◆ RECORDS FOR THE EXERCISE:
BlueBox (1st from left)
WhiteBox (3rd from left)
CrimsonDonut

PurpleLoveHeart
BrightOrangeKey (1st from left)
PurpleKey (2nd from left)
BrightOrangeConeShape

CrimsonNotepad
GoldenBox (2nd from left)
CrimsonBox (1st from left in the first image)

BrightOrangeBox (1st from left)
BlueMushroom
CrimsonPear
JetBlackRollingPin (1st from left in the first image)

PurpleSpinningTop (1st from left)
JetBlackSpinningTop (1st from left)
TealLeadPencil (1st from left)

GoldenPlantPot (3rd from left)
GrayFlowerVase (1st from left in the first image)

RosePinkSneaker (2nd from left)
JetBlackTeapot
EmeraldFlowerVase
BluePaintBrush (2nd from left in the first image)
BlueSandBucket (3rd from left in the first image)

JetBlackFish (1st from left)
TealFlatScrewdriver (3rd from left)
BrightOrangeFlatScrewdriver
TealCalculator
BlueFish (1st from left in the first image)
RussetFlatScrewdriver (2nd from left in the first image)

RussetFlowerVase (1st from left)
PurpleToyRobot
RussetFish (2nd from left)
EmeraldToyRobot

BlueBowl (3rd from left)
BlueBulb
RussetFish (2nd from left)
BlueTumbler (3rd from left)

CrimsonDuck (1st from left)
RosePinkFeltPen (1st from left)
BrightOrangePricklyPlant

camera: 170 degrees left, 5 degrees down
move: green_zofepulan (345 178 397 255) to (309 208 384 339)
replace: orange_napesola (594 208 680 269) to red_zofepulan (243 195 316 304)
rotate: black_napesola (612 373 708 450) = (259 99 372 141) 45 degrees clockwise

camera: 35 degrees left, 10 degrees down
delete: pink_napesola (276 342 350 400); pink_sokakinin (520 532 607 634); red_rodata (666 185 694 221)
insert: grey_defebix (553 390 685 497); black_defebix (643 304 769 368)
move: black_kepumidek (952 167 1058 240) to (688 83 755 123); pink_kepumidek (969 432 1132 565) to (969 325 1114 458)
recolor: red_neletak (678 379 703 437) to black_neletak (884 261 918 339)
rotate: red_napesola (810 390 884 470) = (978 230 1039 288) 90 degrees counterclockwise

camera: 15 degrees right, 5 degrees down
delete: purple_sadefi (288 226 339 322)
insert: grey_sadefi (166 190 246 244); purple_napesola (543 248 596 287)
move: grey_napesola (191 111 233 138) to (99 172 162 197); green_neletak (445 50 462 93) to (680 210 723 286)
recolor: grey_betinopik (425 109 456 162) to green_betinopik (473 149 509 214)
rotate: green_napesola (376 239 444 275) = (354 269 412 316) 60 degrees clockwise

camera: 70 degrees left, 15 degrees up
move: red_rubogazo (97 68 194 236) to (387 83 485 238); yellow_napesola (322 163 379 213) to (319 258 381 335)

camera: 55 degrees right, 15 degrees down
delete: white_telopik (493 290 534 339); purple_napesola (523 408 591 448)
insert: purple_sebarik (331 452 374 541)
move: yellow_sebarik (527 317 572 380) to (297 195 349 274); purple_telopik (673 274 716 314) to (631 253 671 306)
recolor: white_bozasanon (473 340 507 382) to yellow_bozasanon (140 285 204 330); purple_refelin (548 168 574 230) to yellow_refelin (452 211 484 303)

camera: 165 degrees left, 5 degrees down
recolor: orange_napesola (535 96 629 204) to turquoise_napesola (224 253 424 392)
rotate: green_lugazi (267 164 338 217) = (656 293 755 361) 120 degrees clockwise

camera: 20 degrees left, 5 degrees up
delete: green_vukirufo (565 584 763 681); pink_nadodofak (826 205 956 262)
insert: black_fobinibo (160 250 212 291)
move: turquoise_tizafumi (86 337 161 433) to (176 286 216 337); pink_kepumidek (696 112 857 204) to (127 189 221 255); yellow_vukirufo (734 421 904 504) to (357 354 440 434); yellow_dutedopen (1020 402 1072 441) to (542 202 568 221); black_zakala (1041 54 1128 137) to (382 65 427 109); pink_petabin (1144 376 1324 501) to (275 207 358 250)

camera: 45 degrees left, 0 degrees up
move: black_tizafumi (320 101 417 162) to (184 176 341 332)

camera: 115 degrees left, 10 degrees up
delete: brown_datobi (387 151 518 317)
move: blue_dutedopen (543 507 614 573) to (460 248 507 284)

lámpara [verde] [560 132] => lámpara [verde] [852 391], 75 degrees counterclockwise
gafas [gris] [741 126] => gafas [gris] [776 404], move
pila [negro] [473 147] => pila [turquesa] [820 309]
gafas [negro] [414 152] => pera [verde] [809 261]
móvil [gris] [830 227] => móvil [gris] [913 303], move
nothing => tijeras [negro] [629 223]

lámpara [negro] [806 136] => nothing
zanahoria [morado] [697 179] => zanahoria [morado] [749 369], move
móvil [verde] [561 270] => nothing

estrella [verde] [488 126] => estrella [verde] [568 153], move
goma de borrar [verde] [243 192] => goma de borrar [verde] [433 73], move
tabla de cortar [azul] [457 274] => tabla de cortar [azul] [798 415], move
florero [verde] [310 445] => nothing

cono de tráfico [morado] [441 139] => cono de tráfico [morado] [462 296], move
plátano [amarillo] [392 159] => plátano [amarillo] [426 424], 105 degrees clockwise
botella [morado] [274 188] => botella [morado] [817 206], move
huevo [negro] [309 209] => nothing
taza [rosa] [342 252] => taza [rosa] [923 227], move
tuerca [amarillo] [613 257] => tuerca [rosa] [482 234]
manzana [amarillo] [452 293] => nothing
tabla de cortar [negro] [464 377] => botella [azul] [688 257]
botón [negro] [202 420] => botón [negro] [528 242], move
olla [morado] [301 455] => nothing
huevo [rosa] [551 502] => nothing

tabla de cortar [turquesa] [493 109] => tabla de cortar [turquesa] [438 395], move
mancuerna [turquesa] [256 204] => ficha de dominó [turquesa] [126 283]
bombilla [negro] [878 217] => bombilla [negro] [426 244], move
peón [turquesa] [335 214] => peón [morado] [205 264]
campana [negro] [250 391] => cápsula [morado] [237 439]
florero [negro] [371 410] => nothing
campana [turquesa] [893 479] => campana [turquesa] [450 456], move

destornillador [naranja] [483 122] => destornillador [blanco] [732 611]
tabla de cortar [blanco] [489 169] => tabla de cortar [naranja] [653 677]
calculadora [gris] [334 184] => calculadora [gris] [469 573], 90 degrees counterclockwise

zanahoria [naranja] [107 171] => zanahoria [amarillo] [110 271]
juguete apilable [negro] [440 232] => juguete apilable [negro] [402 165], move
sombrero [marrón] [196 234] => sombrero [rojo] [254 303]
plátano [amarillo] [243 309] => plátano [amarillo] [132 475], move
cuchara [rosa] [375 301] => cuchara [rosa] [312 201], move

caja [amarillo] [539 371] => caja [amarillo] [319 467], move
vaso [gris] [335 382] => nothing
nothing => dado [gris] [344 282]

◆ PROBLEM REQUIREMENTS: Only lines holding the word "gafas" are wanted, so copy each of them from the records above.

◆ WRITTEN ANSWER:
gafas [gris] [741 126] => gafas [gris] [776 404], move
gafas [negro] [414 152] => pera [verde] [809 261]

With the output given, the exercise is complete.